→ Task item
Would you please reproduce all the entries word for word, minus the pictures?
=== Begin Enclosure ===
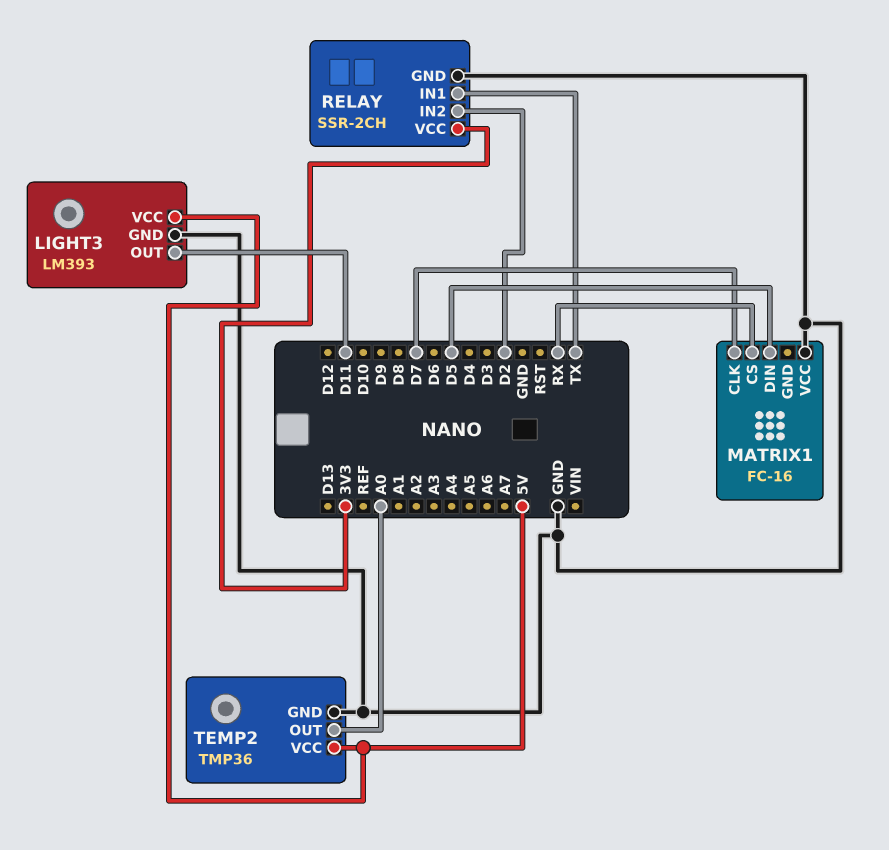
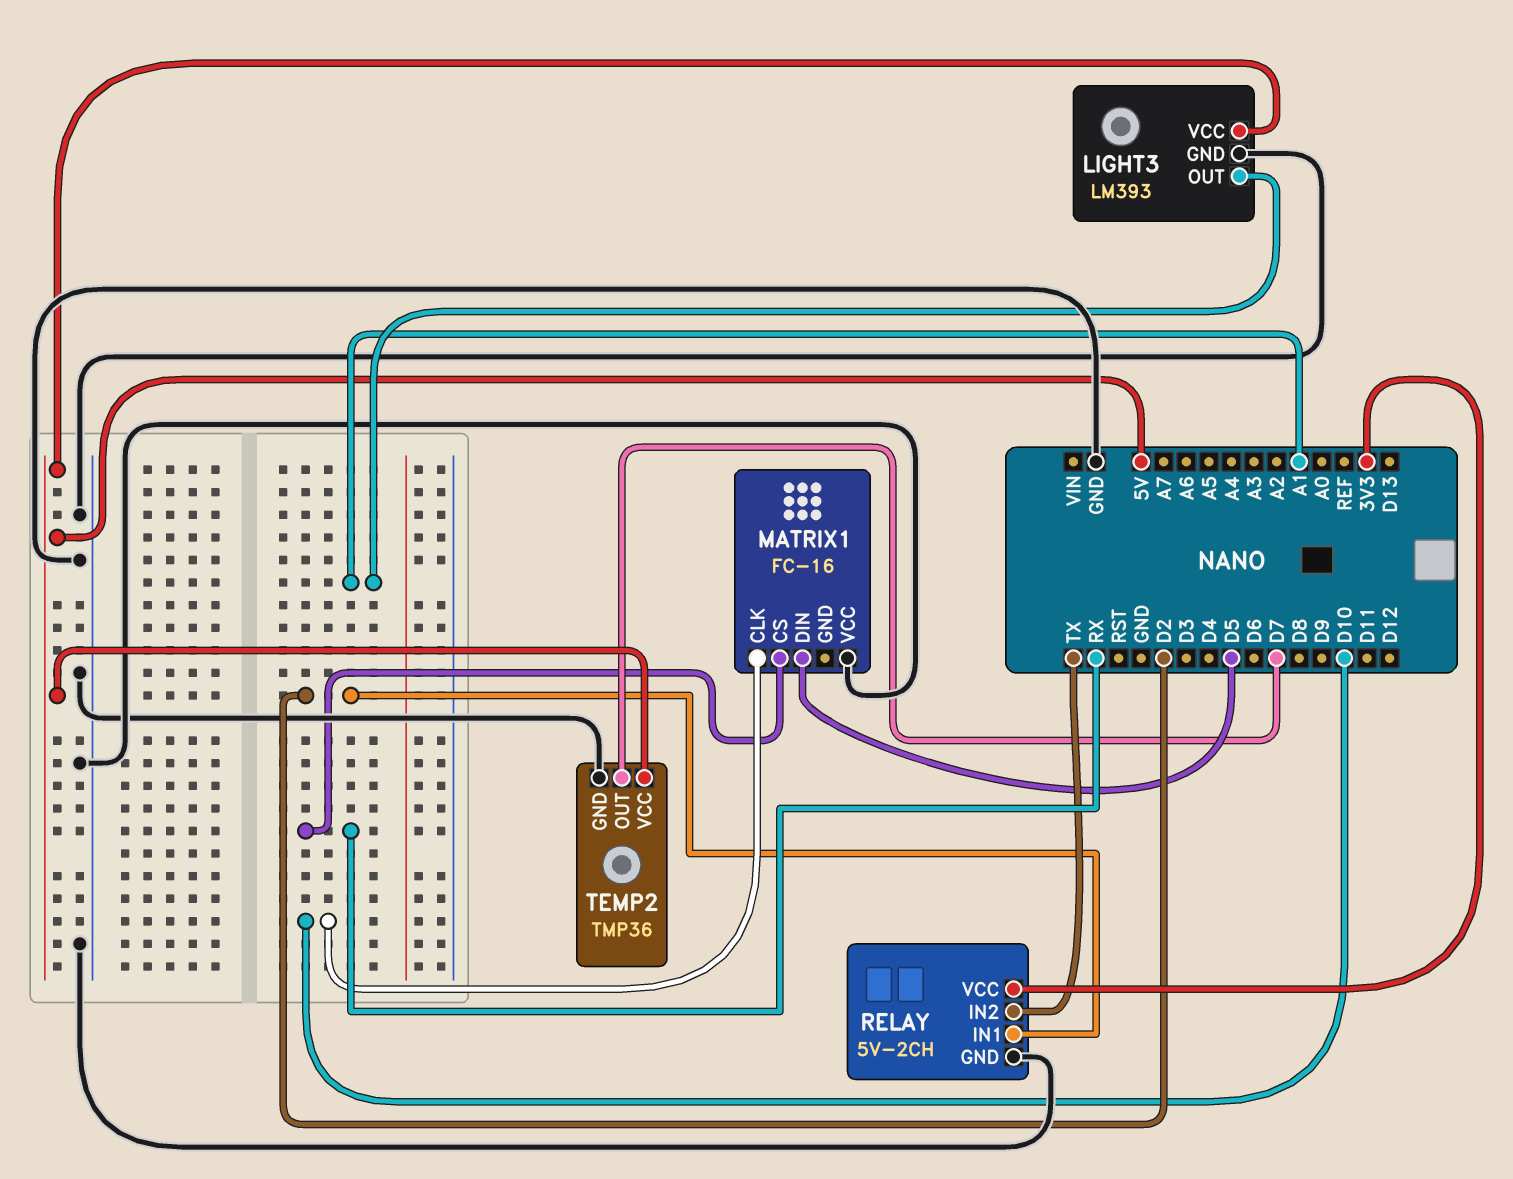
LIGHT3 pin OUT: D11 -> A1
MATRIX1 pin CLK: D7 -> D10
RELAY: SSR-2CH -> 5V-2CH
RELAY pin IN1: TX -> D2
RELAY pin IN2: D2 -> TX
TEMP2 pin OUT: A0 -> D7

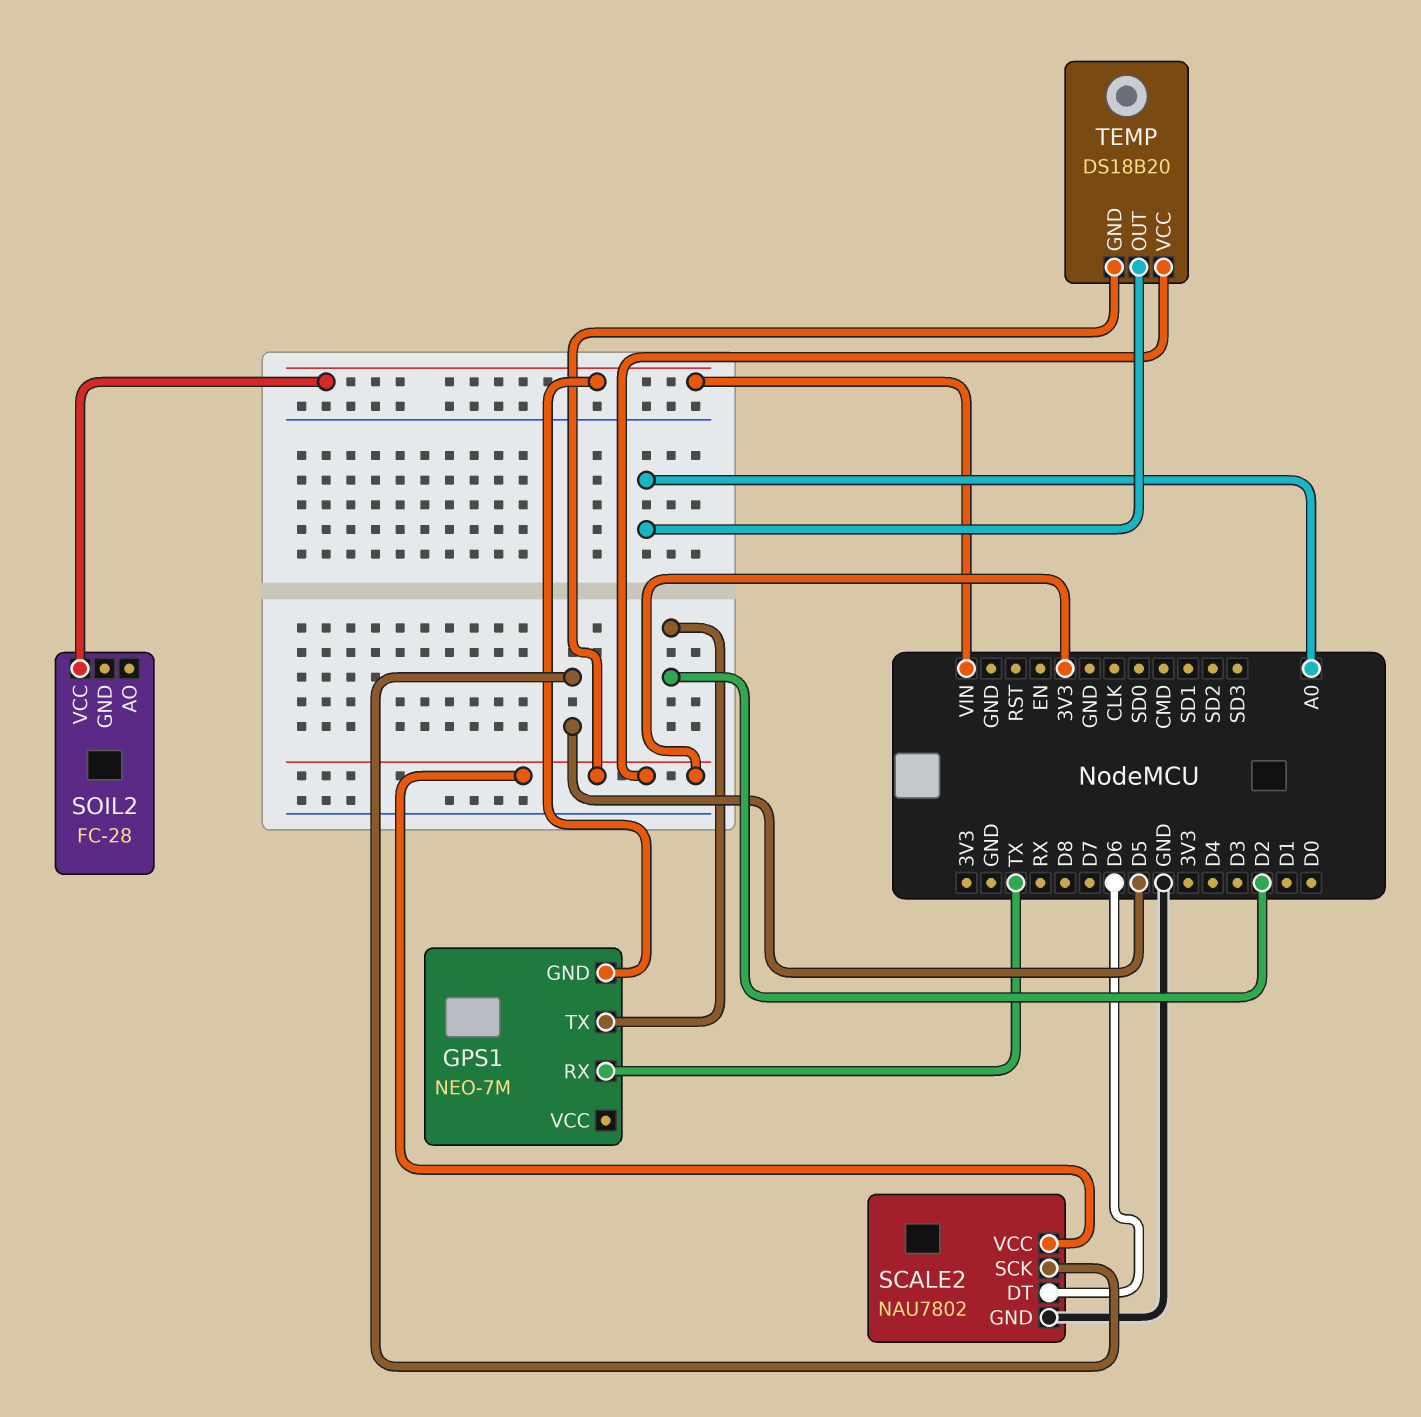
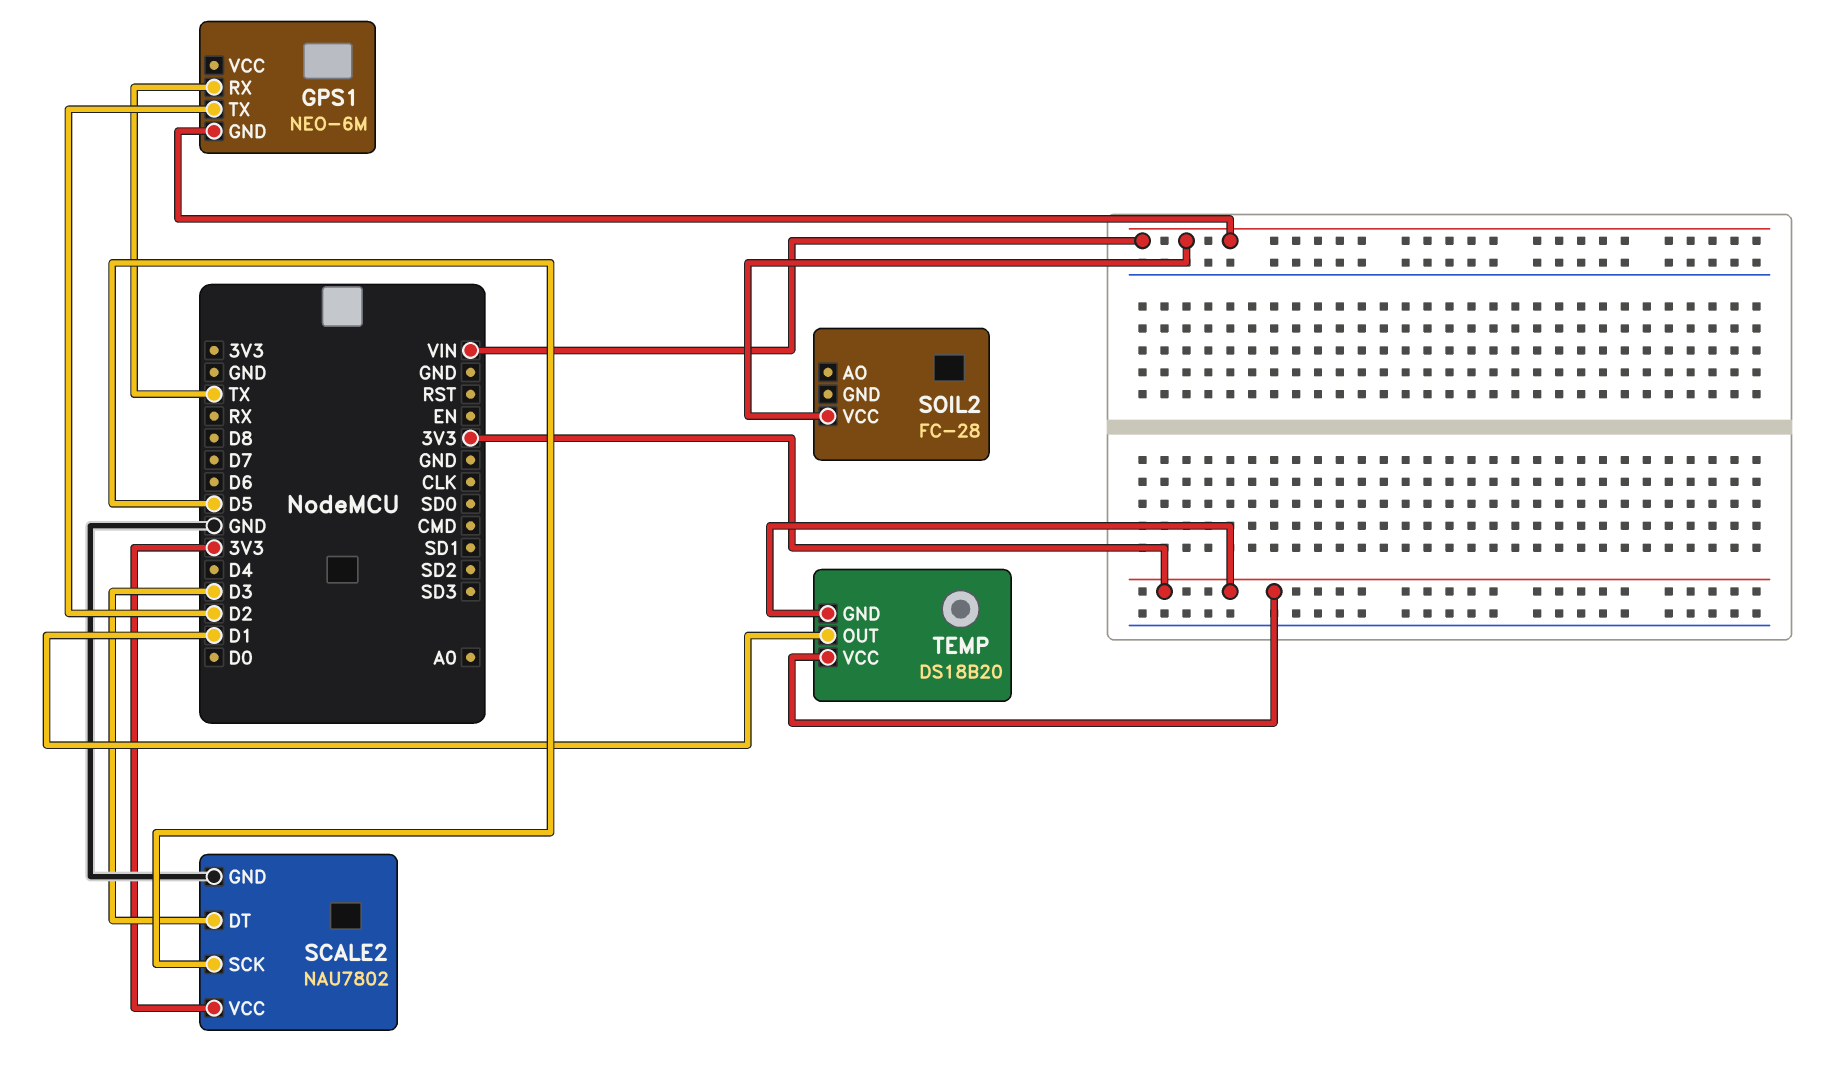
GPS1: NEO-7M -> NEO-6M
SCALE2 pin DT: D6 -> D3
TEMP pin OUT: A0 -> D1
=== End Enclosure ===
→ Exercise answer
LIGHT3 pin OUT: D11 -> A1
MATRIX1 pin CLK: D7 -> D10
RELAY: SSR-2CH -> 5V-2CH
RELAY pin IN1: TX -> D2
RELAY pin IN2: D2 -> TX
TEMP2 pin OUT: A0 -> D7

GPS1: NEO-7M -> NEO-6M
SCALE2 pin DT: D6 -> D3
TEMP pin OUT: A0 -> D1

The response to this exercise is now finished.